Please reproduce every one of the records below word for word, leaving out the pictures.

— START Data records —

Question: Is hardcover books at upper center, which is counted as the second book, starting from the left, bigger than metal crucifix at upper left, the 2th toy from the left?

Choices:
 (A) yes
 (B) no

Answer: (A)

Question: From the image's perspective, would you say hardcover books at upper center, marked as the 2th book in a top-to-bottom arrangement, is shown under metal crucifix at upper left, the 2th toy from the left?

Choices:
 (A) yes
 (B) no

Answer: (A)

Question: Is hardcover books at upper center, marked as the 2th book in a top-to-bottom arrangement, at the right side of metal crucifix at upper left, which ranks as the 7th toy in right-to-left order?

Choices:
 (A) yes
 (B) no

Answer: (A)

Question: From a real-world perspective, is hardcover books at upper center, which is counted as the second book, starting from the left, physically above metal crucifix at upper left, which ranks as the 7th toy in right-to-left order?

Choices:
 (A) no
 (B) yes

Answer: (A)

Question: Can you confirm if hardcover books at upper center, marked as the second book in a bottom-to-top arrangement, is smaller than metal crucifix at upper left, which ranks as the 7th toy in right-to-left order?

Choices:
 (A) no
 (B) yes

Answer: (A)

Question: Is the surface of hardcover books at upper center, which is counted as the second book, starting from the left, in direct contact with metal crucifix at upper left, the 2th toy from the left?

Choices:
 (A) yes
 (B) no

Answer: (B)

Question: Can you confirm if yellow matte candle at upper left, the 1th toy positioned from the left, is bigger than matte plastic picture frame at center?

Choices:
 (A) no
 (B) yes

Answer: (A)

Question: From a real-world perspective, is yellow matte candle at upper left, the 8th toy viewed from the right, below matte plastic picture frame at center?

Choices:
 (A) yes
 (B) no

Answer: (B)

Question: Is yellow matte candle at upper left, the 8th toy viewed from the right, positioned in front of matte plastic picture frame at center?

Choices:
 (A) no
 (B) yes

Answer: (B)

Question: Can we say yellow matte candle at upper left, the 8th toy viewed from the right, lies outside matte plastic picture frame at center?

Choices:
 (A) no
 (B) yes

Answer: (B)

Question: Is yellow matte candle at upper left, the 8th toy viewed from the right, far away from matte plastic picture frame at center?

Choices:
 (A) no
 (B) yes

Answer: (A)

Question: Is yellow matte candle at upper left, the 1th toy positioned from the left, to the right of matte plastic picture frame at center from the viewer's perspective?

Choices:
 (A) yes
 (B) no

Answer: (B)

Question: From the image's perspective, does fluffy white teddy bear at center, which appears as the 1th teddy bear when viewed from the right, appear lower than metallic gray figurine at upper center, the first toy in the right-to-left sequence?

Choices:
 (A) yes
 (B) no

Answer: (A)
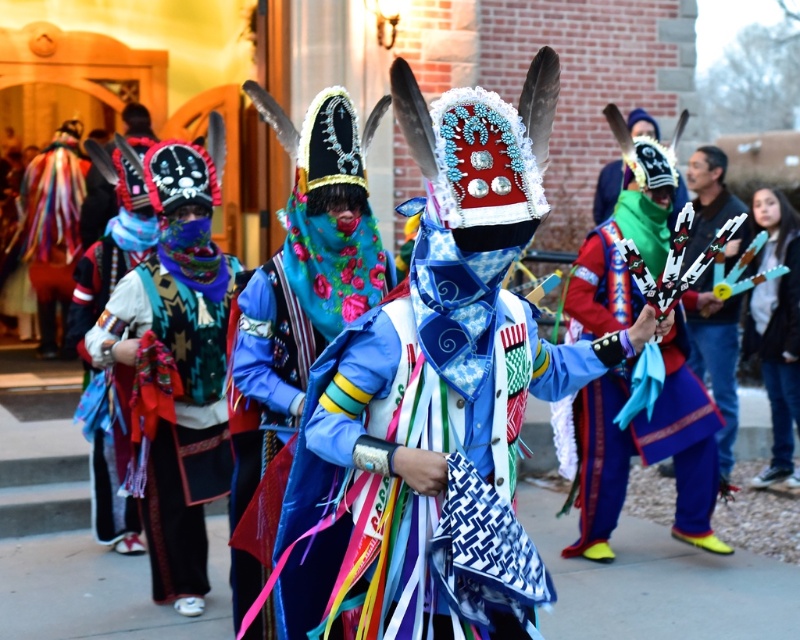
Looking at this image, which is below, blue woven fabric headdress at center or denim jacket at lower right?

blue woven fabric headdress at center is lower down.

Is blue woven fabric headdress at center above denim jacket at lower right?

Actually, blue woven fabric headdress at center is below denim jacket at lower right.

Does point (600, 449) lie behind point (754, 209)?

No.

The width and height of the screenshot is (800, 640). What are the coordinates of `blue woven fabric headdress at center` in the screenshot? It's located at (646, 448).

Between matte black mask at center and blue denim jeans at right, which one has more height?

With more height is blue denim jeans at right.

Which is in front, point (208, 160) or point (692, 205)?

Point (208, 160)

What do you see at coordinates (176, 364) in the screenshot? I see `matte black mask at center` at bounding box center [176, 364].

Locate an element on the screen. matte black mask at center is located at coordinates (176, 364).

Who is positioned more to the left, blue satin headdress at center or blue denim jeans at right?

blue satin headdress at center is more to the left.

The width and height of the screenshot is (800, 640). Describe the element at coordinates (304, 285) in the screenshot. I see `blue satin headdress at center` at that location.

Find the location of a particular element. Image resolution: width=800 pixels, height=640 pixels. blue satin headdress at center is located at coordinates (304, 285).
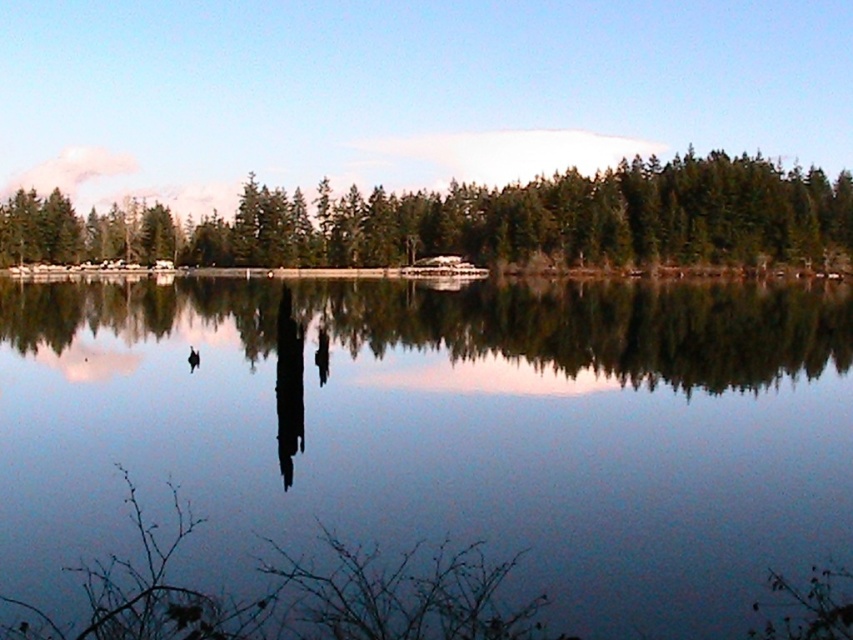
You are standing at the edge of the water and see the green matte trees at center and the white plastic boat at center. Which object is closer to you?

The white plastic boat at center is closer to you because the green matte trees at center are positioned over it, indicating that the boat is in front of the trees from your viewpoint.

You are standing at the edge of the water and want to look at the transparent water at center and the green matte trees at center. Which one do you see first?

The transparent water at center is closer to the viewer than the green matte trees at center, so you will see the transparent water at center first.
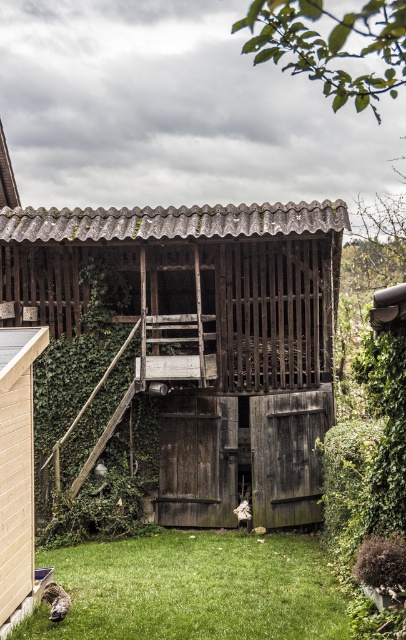
Is weathered wood hut at center wider than green grass at lower left?

Incorrect, weathered wood hut at center's width does not surpass green grass at lower left's.

Does weathered wood hut at center appear on the left side of green grass at lower left?

In fact, weathered wood hut at center is to the right of green grass at lower left.

Between point (313, 216) and point (267, 589), which one is positioned behind?

The point (313, 216) is more distant.

The width and height of the screenshot is (406, 640). I want to click on weathered wood hut at center, so click(205, 337).

Is green grass at lower left taller than beige wood shed at lower left?

No.

What do you see at coordinates (194, 588) in the screenshot? The width and height of the screenshot is (406, 640). I see `green grass at lower left` at bounding box center [194, 588].

The width and height of the screenshot is (406, 640). What are the coordinates of `green grass at lower left` in the screenshot? It's located at (194, 588).

Does weathered wood hut at center lie in front of beige wood shed at lower left?

No, it is not.

Is weathered wood hut at center behind beige wood shed at lower left?

Yes, weathered wood hut at center is further from the viewer.

Is point (315, 412) behind point (2, 616)?

Yes.

Where is `weathered wood hut at center`? This screenshot has width=406, height=640. weathered wood hut at center is located at coordinates (x=205, y=337).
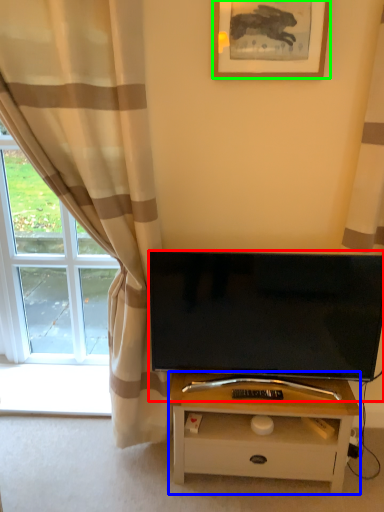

— END Data records —

## Answer
Question: Is hardcover books at upper center, which is counted as the second book, starting from the left, bigger than metal crucifix at upper left, the 2th toy from the left?

Choices:
 (A) yes
 (B) no

Answer: (A)

Question: From the image's perspective, would you say hardcover books at upper center, marked as the 2th book in a top-to-bottom arrangement, is shown under metal crucifix at upper left, the 2th toy from the left?

Choices:
 (A) yes
 (B) no

Answer: (A)

Question: Is hardcover books at upper center, marked as the 2th book in a top-to-bottom arrangement, at the right side of metal crucifix at upper left, which ranks as the 7th toy in right-to-left order?

Choices:
 (A) yes
 (B) no

Answer: (A)

Question: From a real-world perspective, is hardcover books at upper center, which is counted as the second book, starting from the left, physically above metal crucifix at upper left, which ranks as the 7th toy in right-to-left order?

Choices:
 (A) no
 (B) yes

Answer: (A)

Question: Can you confirm if hardcover books at upper center, marked as the second book in a bottom-to-top arrangement, is smaller than metal crucifix at upper left, which ranks as the 7th toy in right-to-left order?

Choices:
 (A) no
 (B) yes

Answer: (A)

Question: Is the surface of hardcover books at upper center, which is counted as the second book, starting from the left, in direct contact with metal crucifix at upper left, the 2th toy from the left?

Choices:
 (A) yes
 (B) no

Answer: (B)

Question: Can you confirm if yellow matte candle at upper left, the 1th toy positioned from the left, is bigger than matte plastic picture frame at center?

Choices:
 (A) no
 (B) yes

Answer: (A)

Question: From a real-world perspective, is yellow matte candle at upper left, the 8th toy viewed from the right, below matte plastic picture frame at center?

Choices:
 (A) yes
 (B) no

Answer: (B)

Question: Is yellow matte candle at upper left, the 8th toy viewed from the right, positioned in front of matte plastic picture frame at center?

Choices:
 (A) no
 (B) yes

Answer: (B)

Question: Can we say yellow matte candle at upper left, the 8th toy viewed from the right, lies outside matte plastic picture frame at center?

Choices:
 (A) no
 (B) yes

Answer: (B)

Question: Is yellow matte candle at upper left, the 8th toy viewed from the right, far away from matte plastic picture frame at center?

Choices:
 (A) no
 (B) yes

Answer: (A)

Question: Is yellow matte candle at upper left, the 1th toy positioned from the left, to the right of matte plastic picture frame at center from the viewer's perspective?

Choices:
 (A) yes
 (B) no

Answer: (B)

Question: From the image's perspective, does fluffy white teddy bear at center, which appears as the 1th teddy bear when viewed from the right, appear lower than metallic gray figurine at upper center, the first toy in the right-to-left sequence?

Choices:
 (A) yes
 (B) no

Answer: (A)
Looking at this image, which is below, blue woven fabric headdress at center or denim jacket at lower right?

blue woven fabric headdress at center is lower down.

Is blue woven fabric headdress at center above denim jacket at lower right?

Actually, blue woven fabric headdress at center is below denim jacket at lower right.

Does point (600, 449) lie behind point (754, 209)?

No.

The width and height of the screenshot is (800, 640). What are the coordinates of `blue woven fabric headdress at center` in the screenshot? It's located at (646, 448).

Between matte black mask at center and blue denim jeans at right, which one has more height?

With more height is blue denim jeans at right.

Which is in front, point (208, 160) or point (692, 205)?

Point (208, 160)

What do you see at coordinates (176, 364) in the screenshot? I see `matte black mask at center` at bounding box center [176, 364].

Locate an element on the screen. matte black mask at center is located at coordinates (176, 364).

Who is positioned more to the left, blue satin headdress at center or blue denim jeans at right?

blue satin headdress at center is more to the left.

The width and height of the screenshot is (800, 640). Describe the element at coordinates (304, 285) in the screenshot. I see `blue satin headdress at center` at that location.

Find the location of a particular element. Image resolution: width=800 pixels, height=640 pixels. blue satin headdress at center is located at coordinates (304, 285).
You are standing at the edge of the water and see the green matte trees at center and the white plastic boat at center. Which object is closer to you?

The white plastic boat at center is closer to you because the green matte trees at center are positioned over it, indicating that the boat is in front of the trees from your viewpoint.

You are standing at the edge of the water and want to look at the transparent water at center and the green matte trees at center. Which one do you see first?

The transparent water at center is closer to the viewer than the green matte trees at center, so you will see the transparent water at center first.
Is weathered wood hut at center wider than green grass at lower left?

Incorrect, weathered wood hut at center's width does not surpass green grass at lower left's.

Does weathered wood hut at center appear on the left side of green grass at lower left?

In fact, weathered wood hut at center is to the right of green grass at lower left.

Between point (313, 216) and point (267, 589), which one is positioned behind?

The point (313, 216) is more distant.

The width and height of the screenshot is (406, 640). I want to click on weathered wood hut at center, so click(205, 337).

Is green grass at lower left taller than beige wood shed at lower left?

No.

What do you see at coordinates (194, 588) in the screenshot? The width and height of the screenshot is (406, 640). I see `green grass at lower left` at bounding box center [194, 588].

The width and height of the screenshot is (406, 640). What are the coordinates of `green grass at lower left` in the screenshot? It's located at (194, 588).

Does weathered wood hut at center lie in front of beige wood shed at lower left?

No, it is not.

Is weathered wood hut at center behind beige wood shed at lower left?

Yes, weathered wood hut at center is further from the viewer.

Is point (315, 412) behind point (2, 616)?

Yes.

Where is `weathered wood hut at center`? This screenshot has width=406, height=640. weathered wood hut at center is located at coordinates (x=205, y=337).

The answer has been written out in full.